(What needs to be done): Give back every record exactly, images excluded.

(Data excerpts):
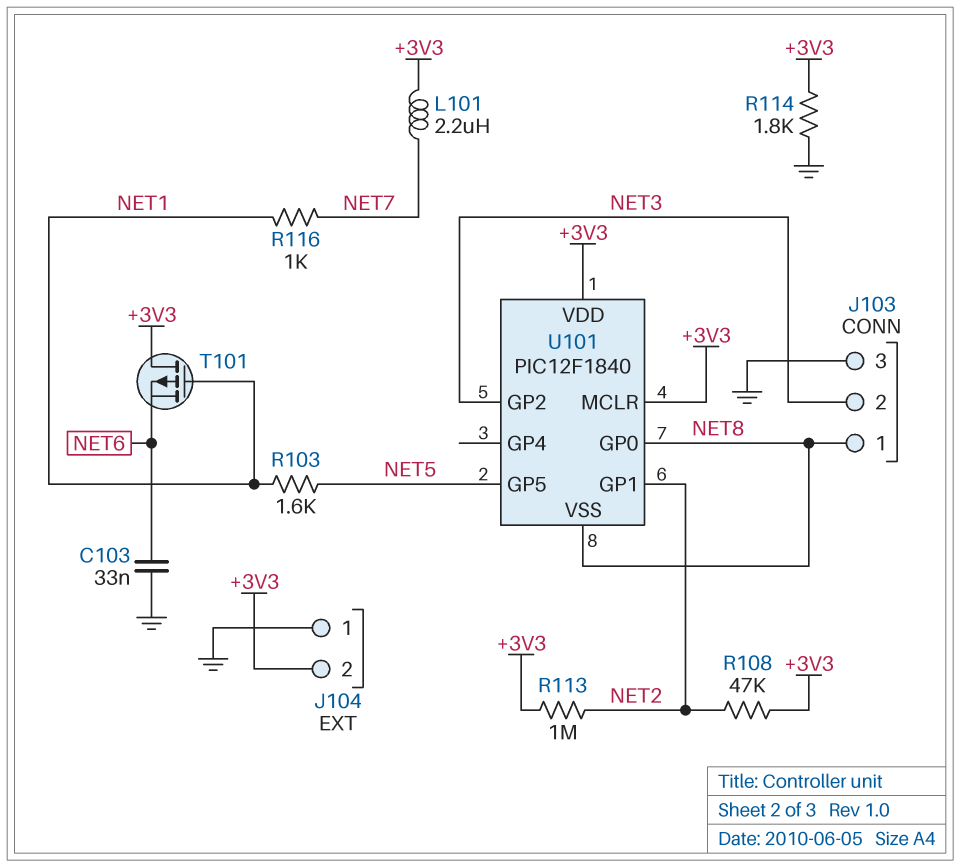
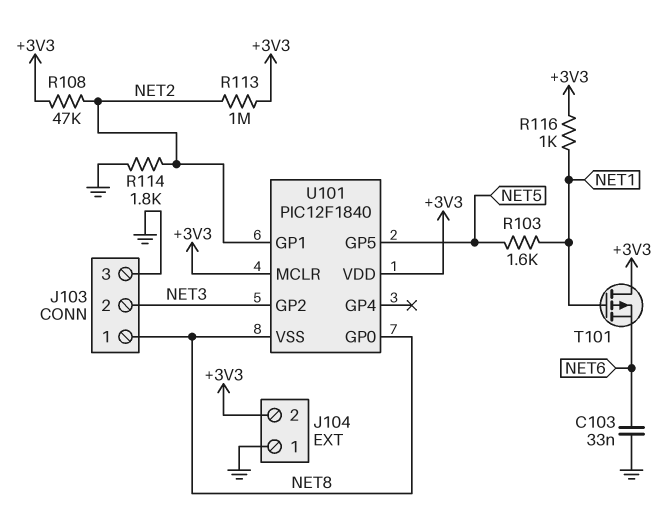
L101: 2.2uH (+3V3, NET7) -> none
R114: 1.8k (+3V3, GND) -> 1.8k (GND, NET2)
R116: 1k (NET1, NET7) -> 1k (+3V3, NET1)

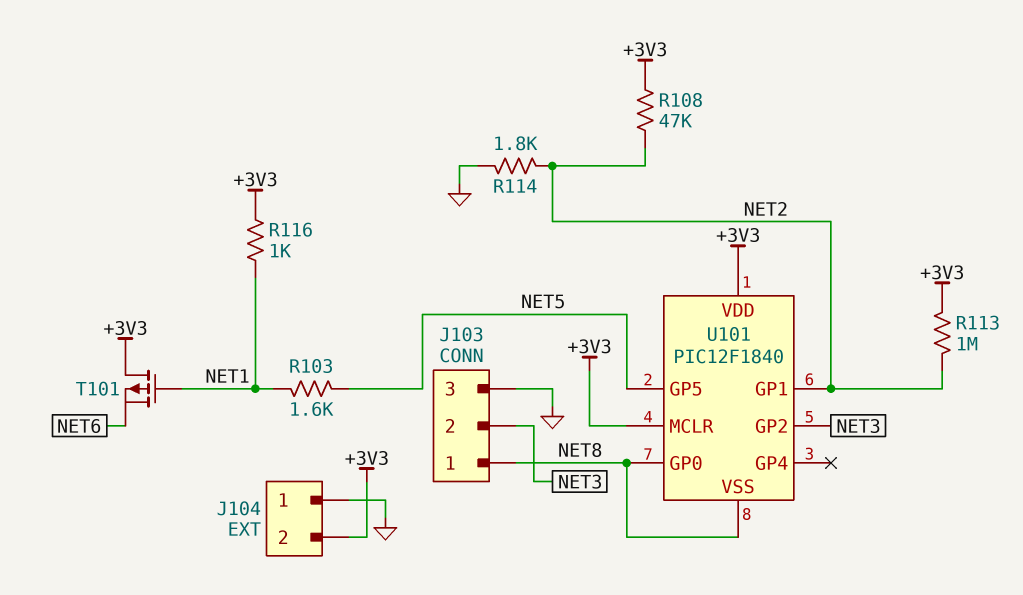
C103: 33nF (GND, NET6) -> none

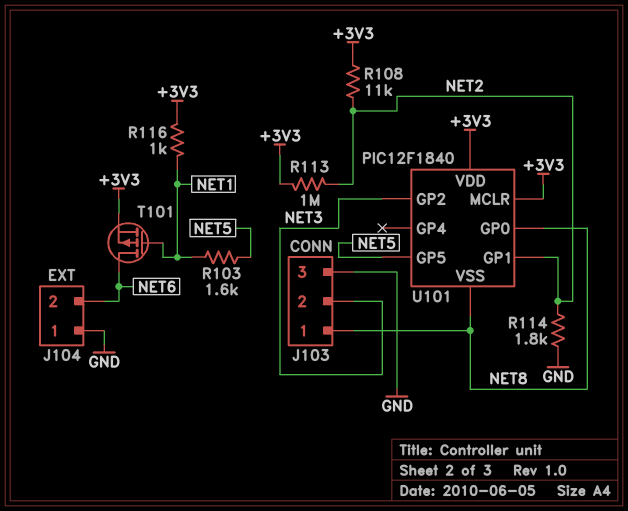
J104 pin 2: +3V3 -> NET6
R108: 47k (+3V3, NET2) -> 11k (+3V3, NET2)
T101: PMOS (G NET1, D +3V3, S NET6) -> PMOS (G NET1, D NET6, S +3V3)

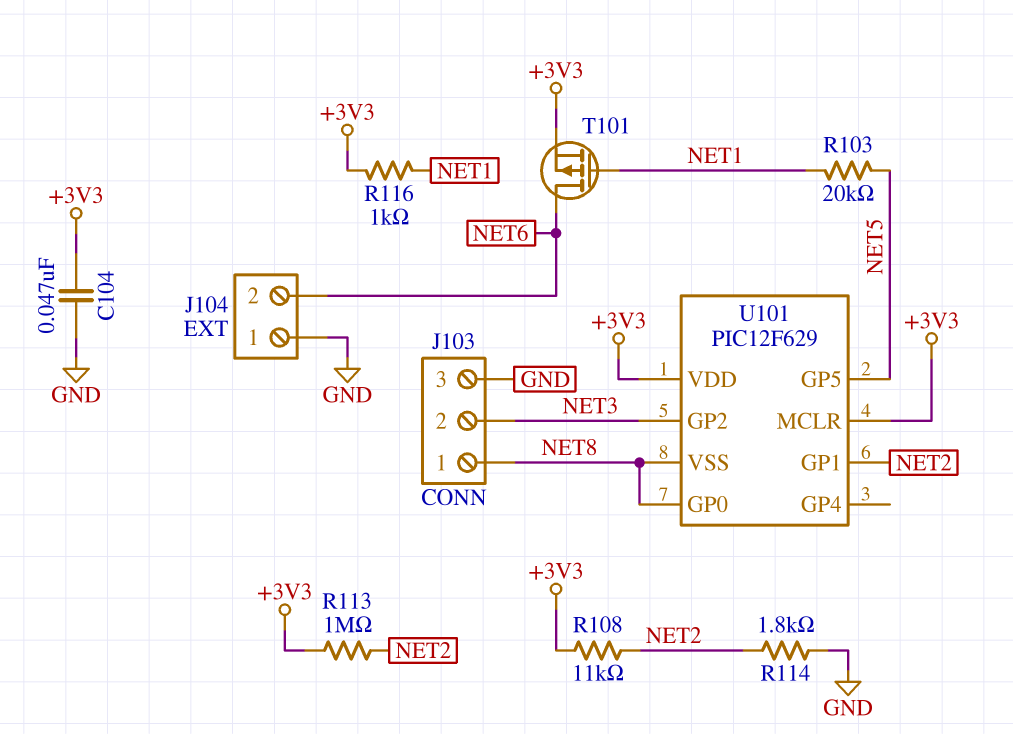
C104: none -> 47nF (+3V3, GND)
R103: 1.6k (NET1, NET5) -> 20k (NET1, NET5)
U101: PIC12F1840 -> PIC12F629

(Output below):
L101: 2.2uH (+3V3, NET7) -> none
R114: 1.8k (+3V3, GND) -> 1.8k (GND, NET2)
R116: 1k (NET1, NET7) -> 1k (+3V3, NET1)

C103: 33nF (GND, NET6) -> none

J104 pin 2: +3V3 -> NET6
R108: 47k (+3V3, NET2) -> 11k (+3V3, NET2)
T101: PMOS (G NET1, D +3V3, S NET6) -> PMOS (G NET1, D NET6, S +3V3)

C104: none -> 47nF (+3V3, GND)
R103: 1.6k (NET1, NET5) -> 20k (NET1, NET5)
U101: PIC12F1840 -> PIC12F629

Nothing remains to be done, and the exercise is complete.